Some records
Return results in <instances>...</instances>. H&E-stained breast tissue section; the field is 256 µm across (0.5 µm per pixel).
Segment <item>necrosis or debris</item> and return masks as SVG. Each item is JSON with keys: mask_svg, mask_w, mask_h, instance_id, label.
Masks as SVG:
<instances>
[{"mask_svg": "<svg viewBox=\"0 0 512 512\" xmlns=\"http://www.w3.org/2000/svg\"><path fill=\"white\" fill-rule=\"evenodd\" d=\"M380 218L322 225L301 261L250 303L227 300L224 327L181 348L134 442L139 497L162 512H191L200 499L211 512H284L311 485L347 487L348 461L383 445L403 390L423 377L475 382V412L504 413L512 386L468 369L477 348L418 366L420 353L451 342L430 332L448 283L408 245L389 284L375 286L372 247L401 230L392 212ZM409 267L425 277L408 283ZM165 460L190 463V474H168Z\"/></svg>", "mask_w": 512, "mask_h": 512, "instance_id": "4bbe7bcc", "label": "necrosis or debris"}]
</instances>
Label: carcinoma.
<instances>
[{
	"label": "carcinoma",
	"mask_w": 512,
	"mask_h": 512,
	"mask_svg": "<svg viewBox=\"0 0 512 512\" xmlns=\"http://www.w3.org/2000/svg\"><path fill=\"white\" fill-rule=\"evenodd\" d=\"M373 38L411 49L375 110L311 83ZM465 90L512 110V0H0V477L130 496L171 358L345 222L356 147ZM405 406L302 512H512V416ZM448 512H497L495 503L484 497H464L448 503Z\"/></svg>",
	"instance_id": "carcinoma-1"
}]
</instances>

Given request
Reproduce each record exactly as it appears.

The answer
Return results in <instances>...</instances>. H&E-stained breast tissue section; the field is 256 µm across (0.5 µm per pixel).
Segment <item>necrosis or debris</item> and return masks as SVG. Each item is JSON with keys: mask_svg, mask_w, mask_h, instance_id, label.
Masks as SVG:
<instances>
[{"mask_svg": "<svg viewBox=\"0 0 512 512\" xmlns=\"http://www.w3.org/2000/svg\"><path fill=\"white\" fill-rule=\"evenodd\" d=\"M380 218L322 225L301 261L250 303L227 300L224 327L181 348L134 442L139 497L162 512H191L200 499L211 512H284L311 485L347 487L348 461L383 445L403 390L423 377L475 382V412L504 413L512 386L468 369L477 348L418 366L420 353L451 342L430 332L448 283L408 245L389 284L375 286L372 247L401 230L392 212ZM409 267L425 277L408 283ZM165 460L190 463V474H168Z\"/></svg>", "mask_w": 512, "mask_h": 512, "instance_id": "4bbe7bcc", "label": "necrosis or debris"}]
</instances>
Label: carcinoma.
<instances>
[{
	"label": "carcinoma",
	"mask_w": 512,
	"mask_h": 512,
	"mask_svg": "<svg viewBox=\"0 0 512 512\" xmlns=\"http://www.w3.org/2000/svg\"><path fill=\"white\" fill-rule=\"evenodd\" d=\"M373 38L411 49L375 110L311 83ZM465 90L512 110V0H0V477L130 496L171 358L345 222L356 147ZM405 406L302 512H512V416ZM448 512H497L495 503L484 497H464L448 503Z\"/></svg>",
	"instance_id": "carcinoma-1"
}]
</instances>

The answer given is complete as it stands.